# Task item:
The reply should hold every record, copied exactly, and none of the pictures.

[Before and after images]
-=-=-=-=-

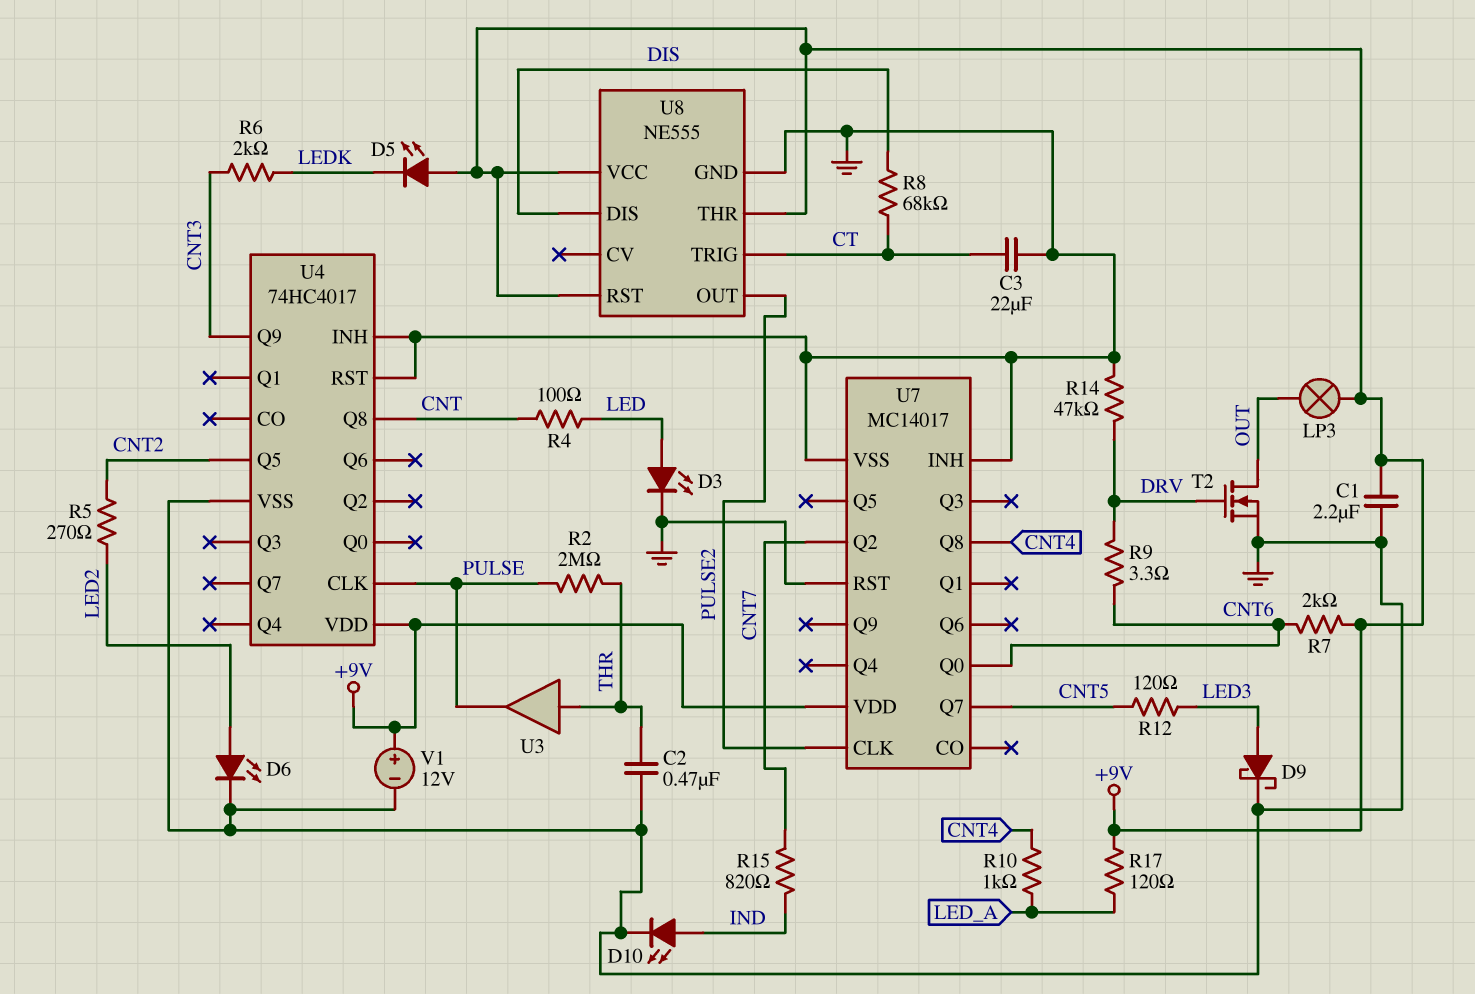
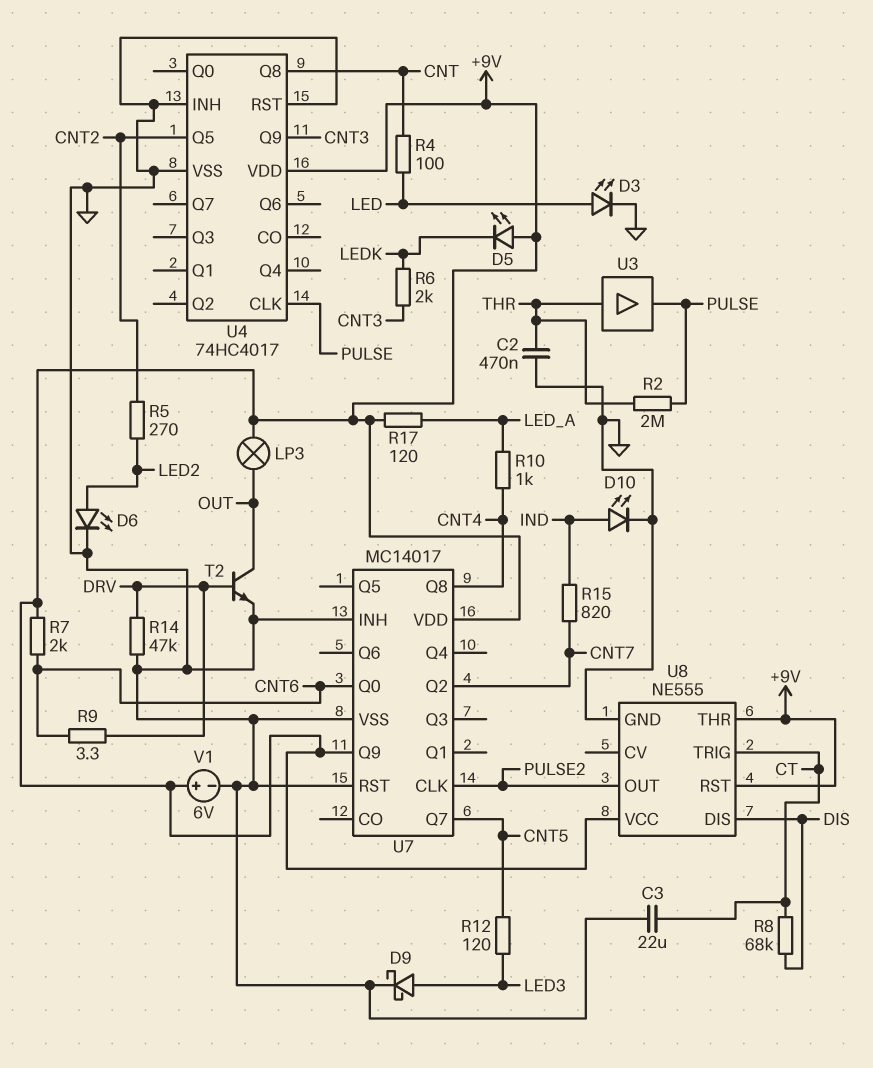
C1: 2.2uF (+9V, GND) -> none
T2: NMOS (G DRV, D OUT, S GND) -> NPN (B DRV, C OUT, E GND)
U7 pin Q9: none -> +9V
V1: 12V (plus +9V, minus GND) -> 6V (plus +9V, minus GND)

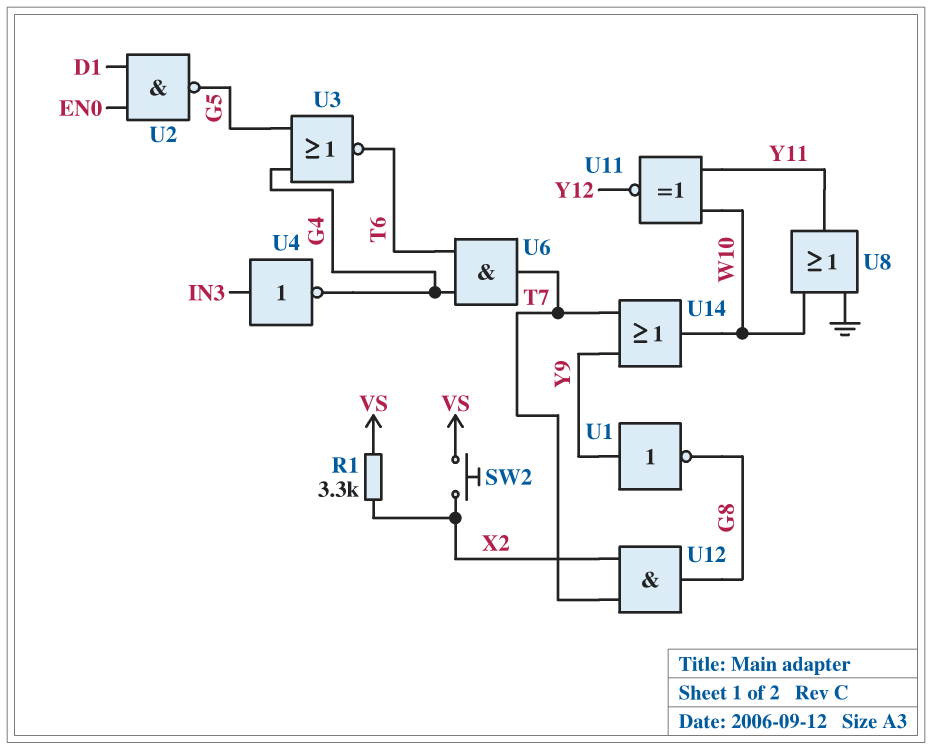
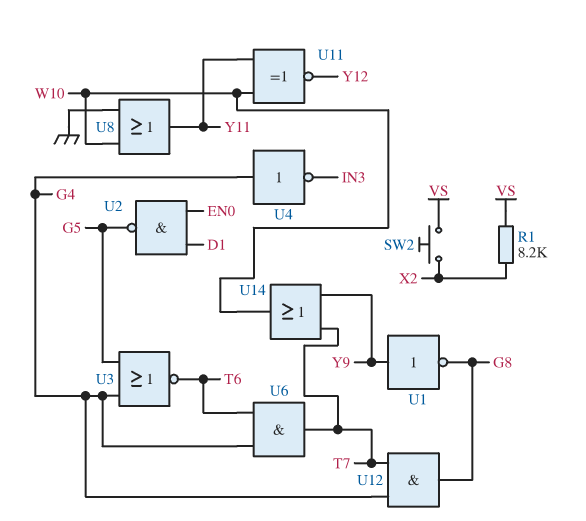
R1: 3.3k (VS, X2) -> 8.2k (VS, X2)
U4: NOT (in IN3, out G4) -> NOT (in G4, out IN3)
U12: AND (in T7, in X2, out G8) -> AND (in G4, in T7, out G8)

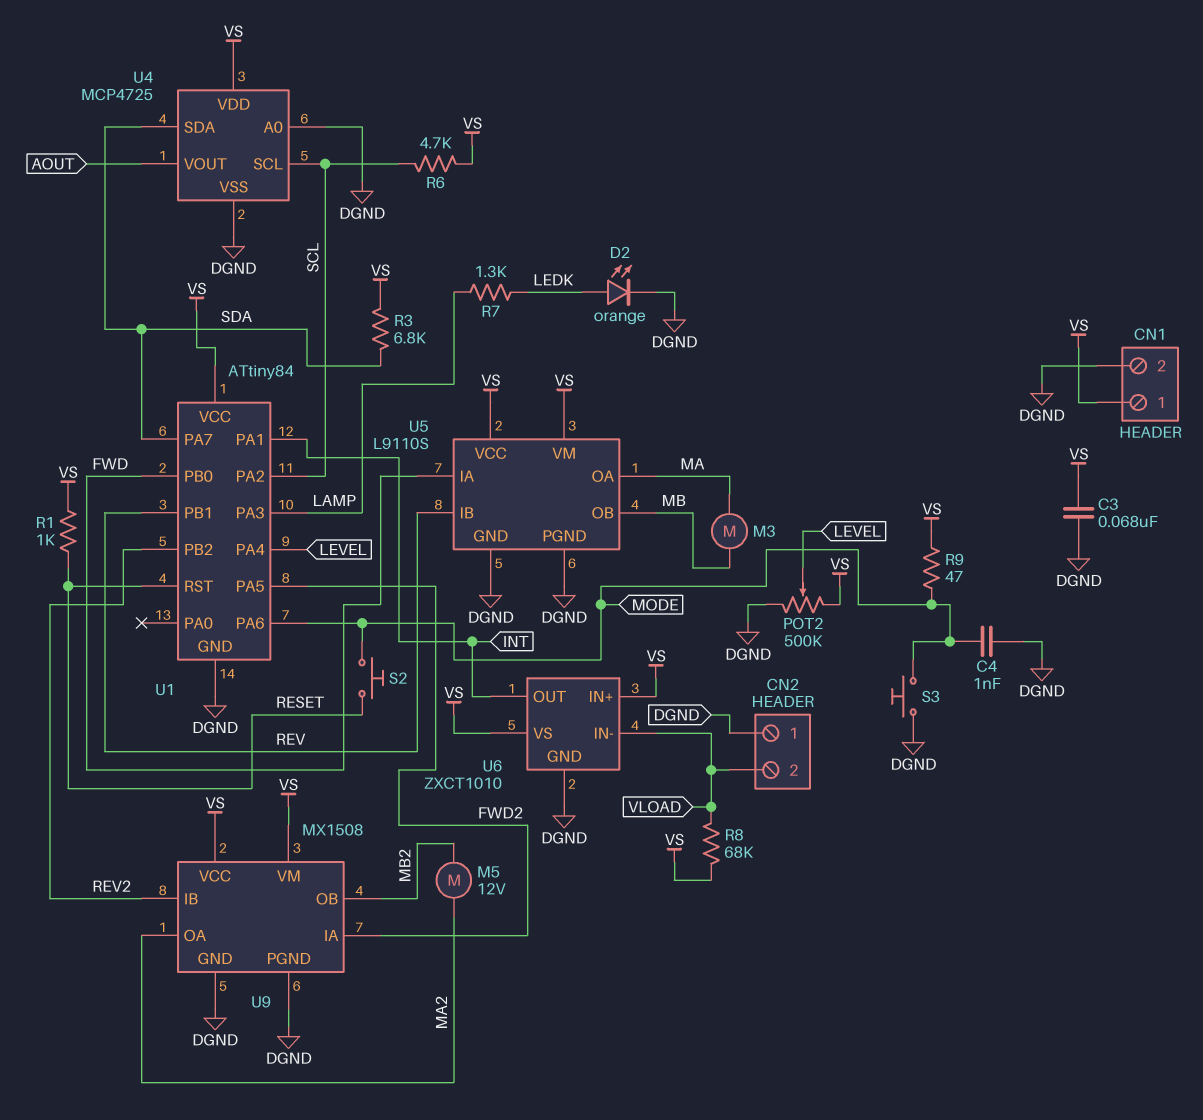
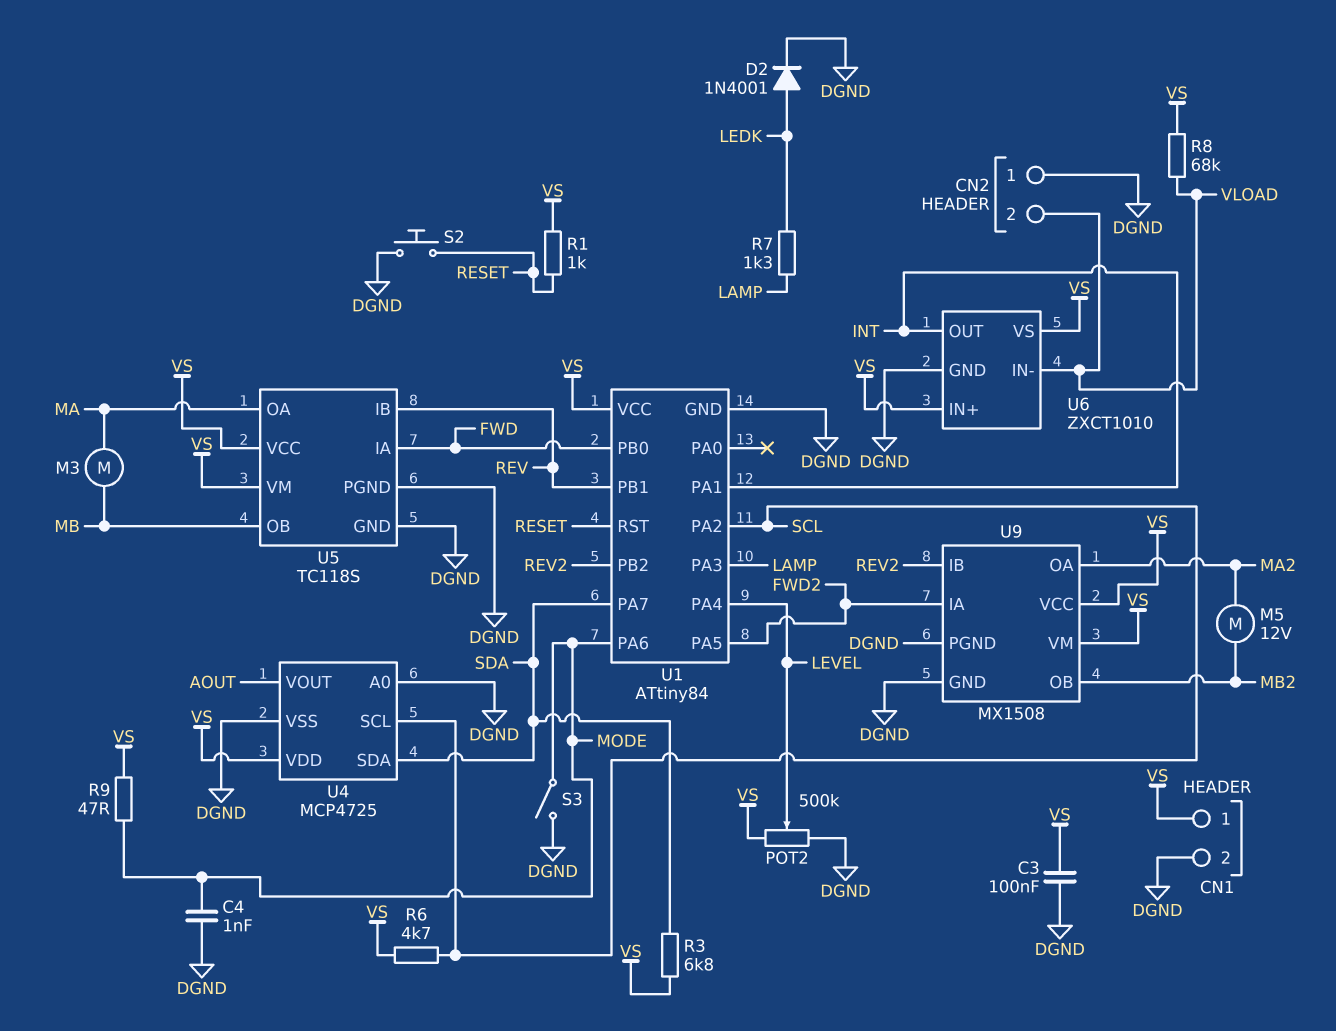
C3: 68nF (DGND, VS) -> 100nF (DGND, VS)
D2: LED orange (A LEDK, K DGND) -> diode 1N4001 (A LEDK, K DGND)
S2: button (MODE, RESET) -> button (DGND, RESET)
S3: button (DGND, MODE) -> switch (DGND, MODE)
U5: L9110S -> TC118S

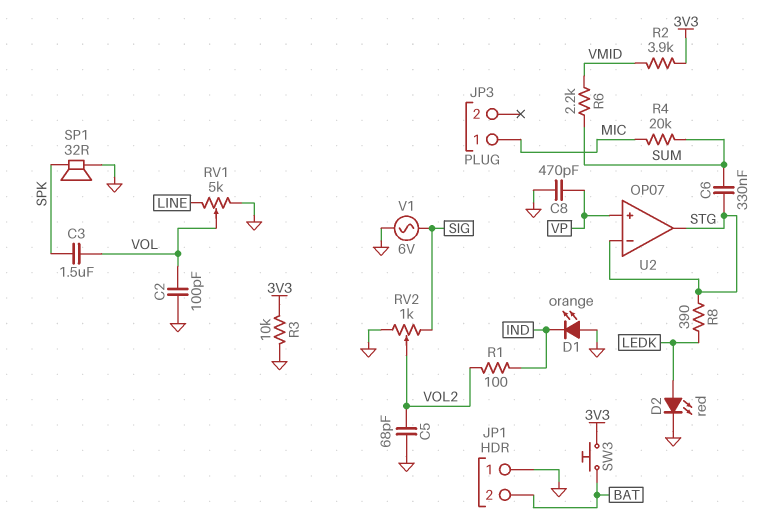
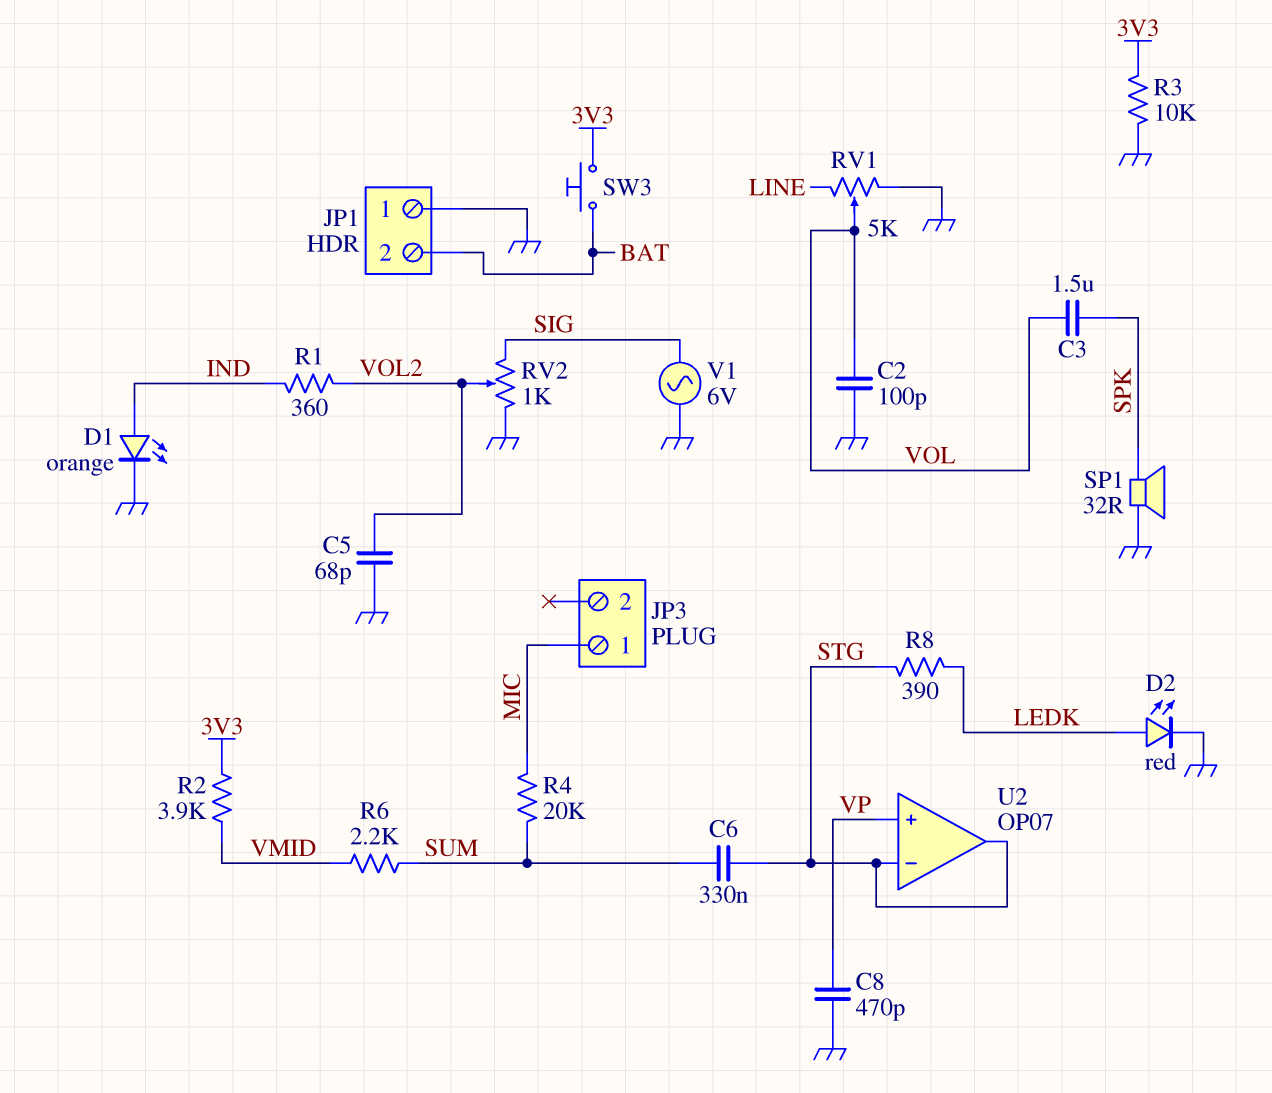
D1: LED orange (A GND, K IND) -> LED orange (A IND, K GND)
R1: 100 (IND, VOL2) -> 360 (IND, VOL2)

-=-=-=-=-

# Output of the task:
C1: 2.2uF (+9V, GND) -> none
T2: NMOS (G DRV, D OUT, S GND) -> NPN (B DRV, C OUT, E GND)
U7 pin Q9: none -> +9V
V1: 12V (plus +9V, minus GND) -> 6V (plus +9V, minus GND)

R1: 3.3k (VS, X2) -> 8.2k (VS, X2)
U4: NOT (in IN3, out G4) -> NOT (in G4, out IN3)
U12: AND (in T7, in X2, out G8) -> AND (in G4, in T7, out G8)

C3: 68nF (DGND, VS) -> 100nF (DGND, VS)
D2: LED orange (A LEDK, K DGND) -> diode 1N4001 (A LEDK, K DGND)
S2: button (MODE, RESET) -> button (DGND, RESET)
S3: button (DGND, MODE) -> switch (DGND, MODE)
U5: L9110S -> TC118S

D1: LED orange (A GND, K IND) -> LED orange (A IND, K GND)
R1: 100 (IND, VOL2) -> 360 (IND, VOL2)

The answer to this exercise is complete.